═══ Record extracts

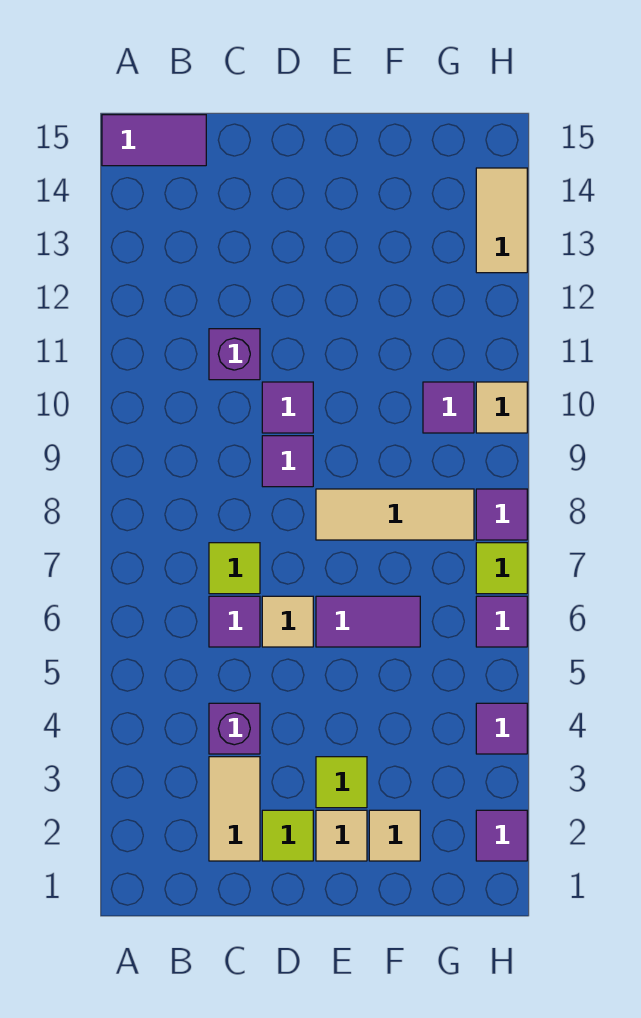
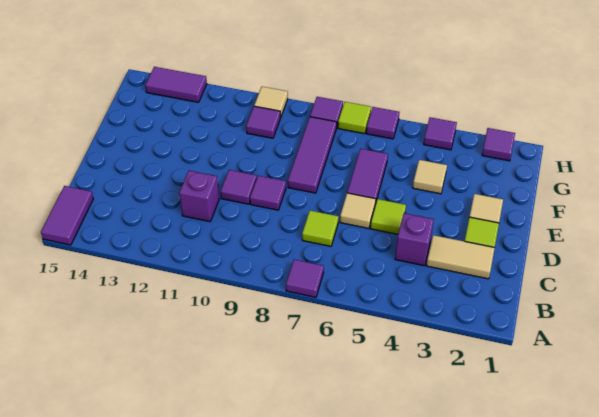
purple tile C6 level 1 -> purple tile A7 level 1
lime tile E3 level 1 -> lime tile D5 level 1
tan tile E8:G8 level 1 -> purple tile E8:G8 level 1
tan tile F2 level 1 -> tan tile F4 level 1
tan tile H13:H14 level 1 -> purple tile H13:H14 level 1

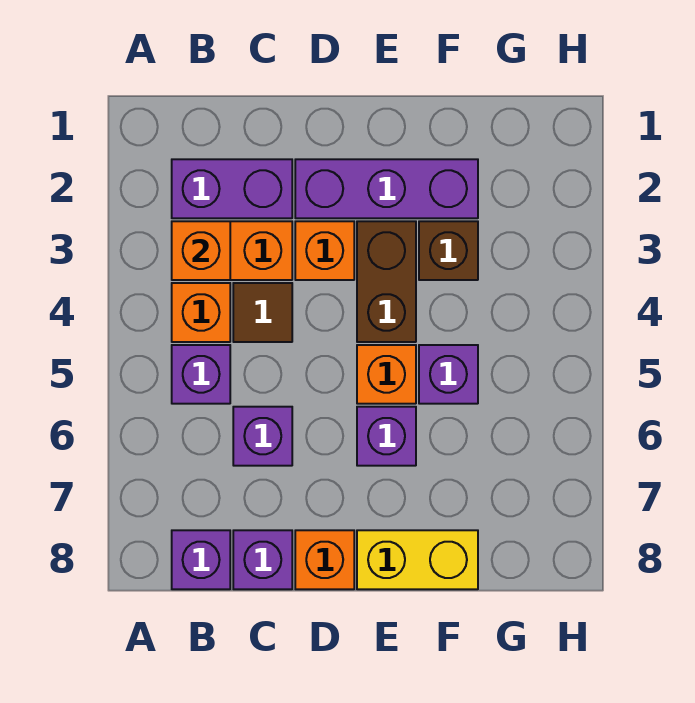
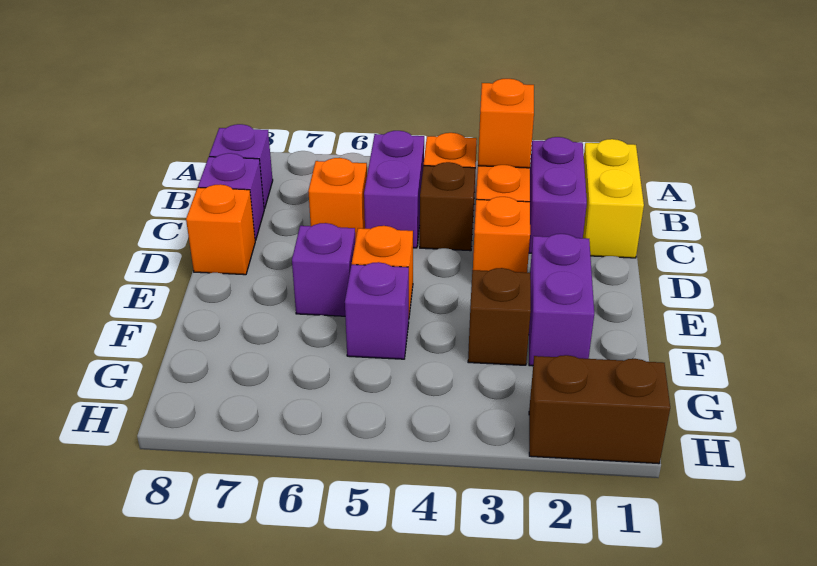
purple brick B5 level 1 -> purple brick B5:C5 level 1
brown tile C4 level 1 -> brown brick C4 level 1
purple brick C6 level 1 -> orange brick C6 level 1
purple brick D2:F2 level 1 -> purple brick E2:F2 level 1
brown brick E3:E4 level 1 -> brown brick H1:H2 level 1
yellow brick E8:F8 level 1 -> yellow brick B1:C1 level 1

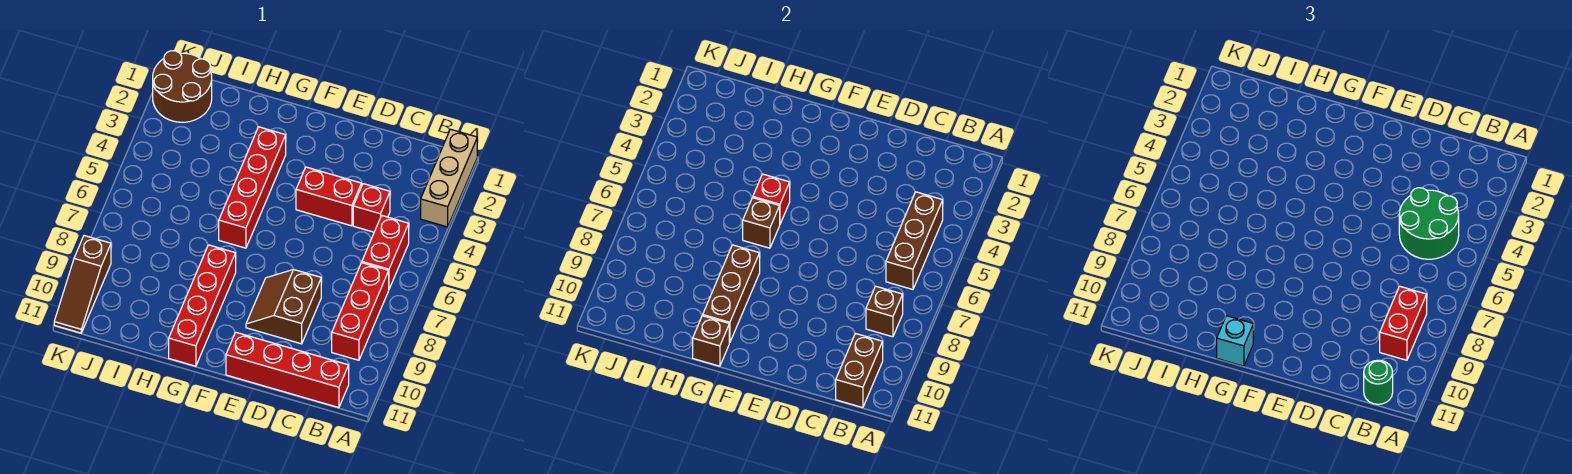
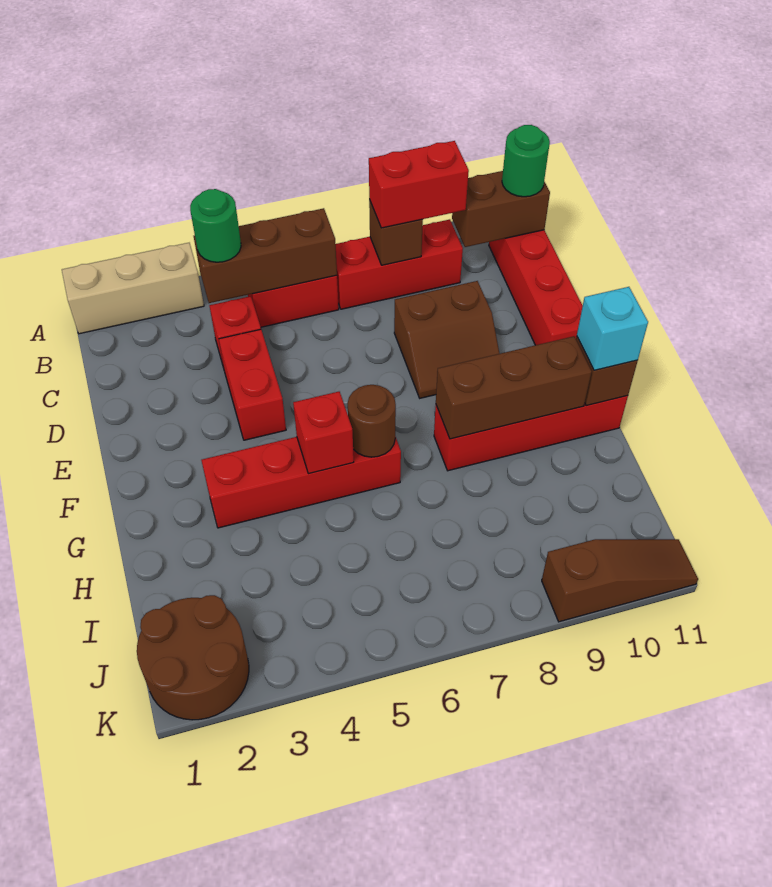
green round brick B4:C5 level 3 -> green round brick B4 level 3
brown brick G6 level 2 -> brown round brick G6 level 2

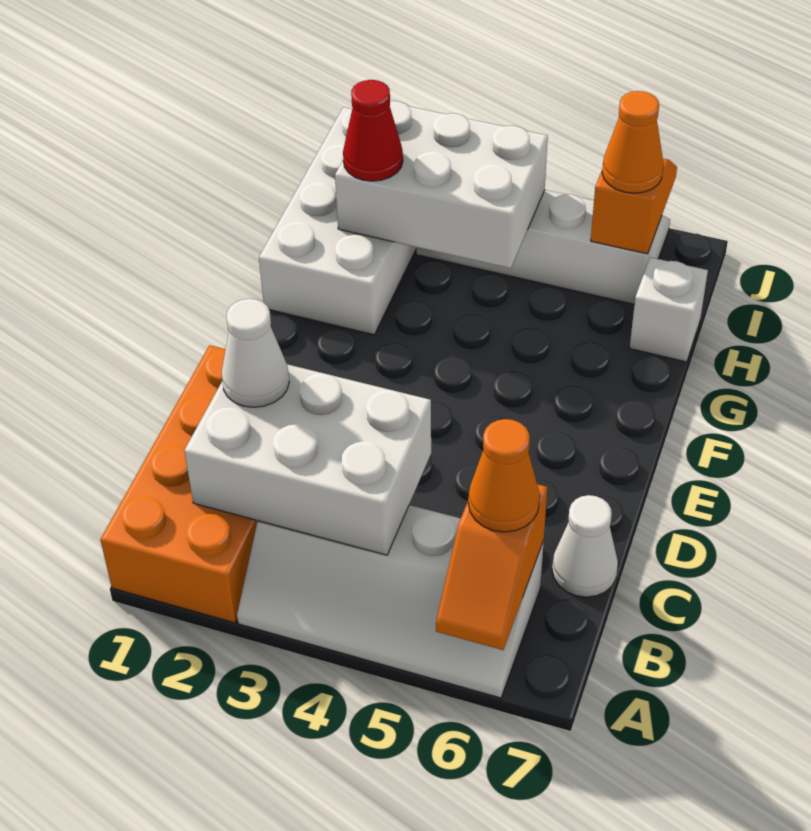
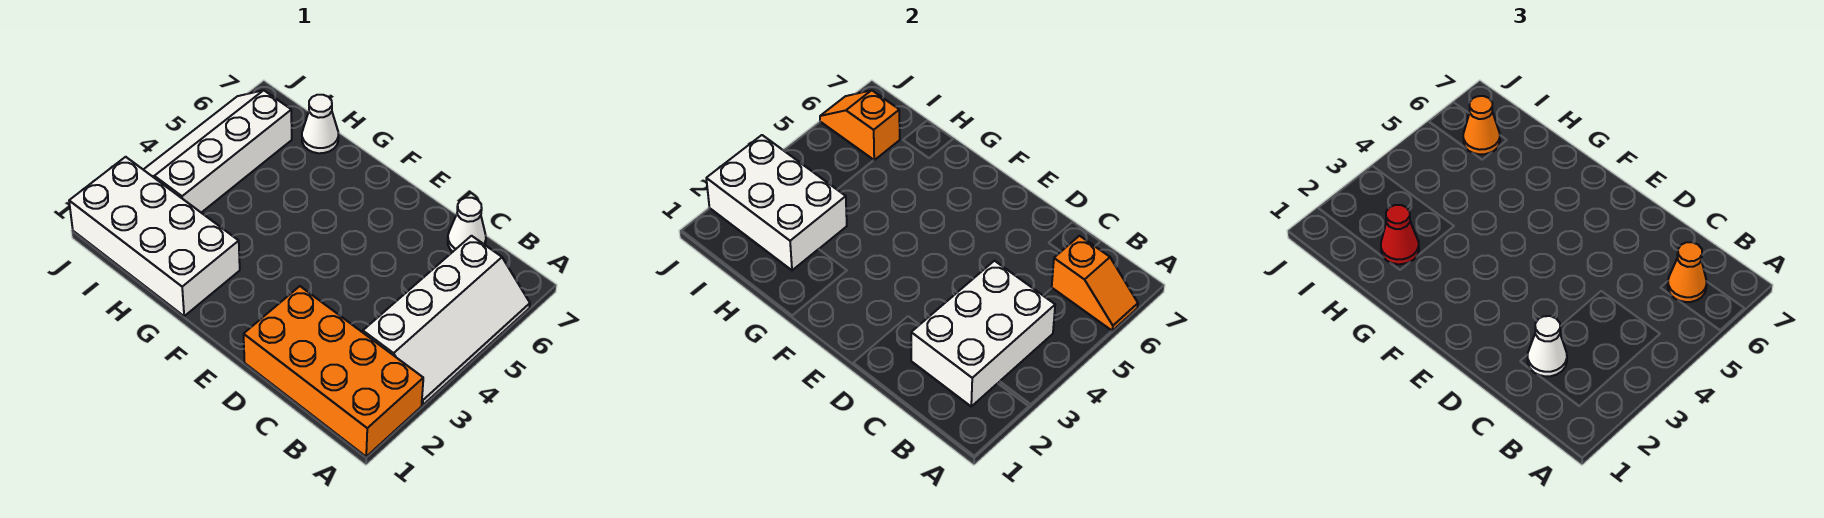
white brick H2:I4 level 2 -> white brick H2:J3 level 2
white brick H7 level 1 -> white cone H7 level 1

══════

| What is expected |
Output exactly and only the lines from the line containing "lime tile E3 level 1 -> lime tile D5 level 1" to the end of the entries, both included, and omit every picture.

| Result of the task |
lime tile E3 level 1 -> lime tile D5 level 1
tan tile E8:G8 level 1 -> purple tile E8:G8 level 1
tan tile F2 level 1 -> tan tile F4 level 1
tan tile H13:H14 level 1 -> purple tile H13:H14 level 1

purple brick B5 level 1 -> purple brick B5:C5 level 1
brown tile C4 level 1 -> brown brick C4 level 1
purple brick C6 level 1 -> orange brick C6 level 1
purple brick D2:F2 level 1 -> purple brick E2:F2 level 1
brown brick E3:E4 level 1 -> brown brick H1:H2 level 1
yellow brick E8:F8 level 1 -> yellow brick B1:C1 level 1

green round brick B4:C5 level 3 -> green round brick B4 level 3
brown brick G6 level 2 -> brown round brick G6 level 2

white brick H2:I4 level 2 -> white brick H2:J3 level 2
white brick H7 level 1 -> white cone H7 level 1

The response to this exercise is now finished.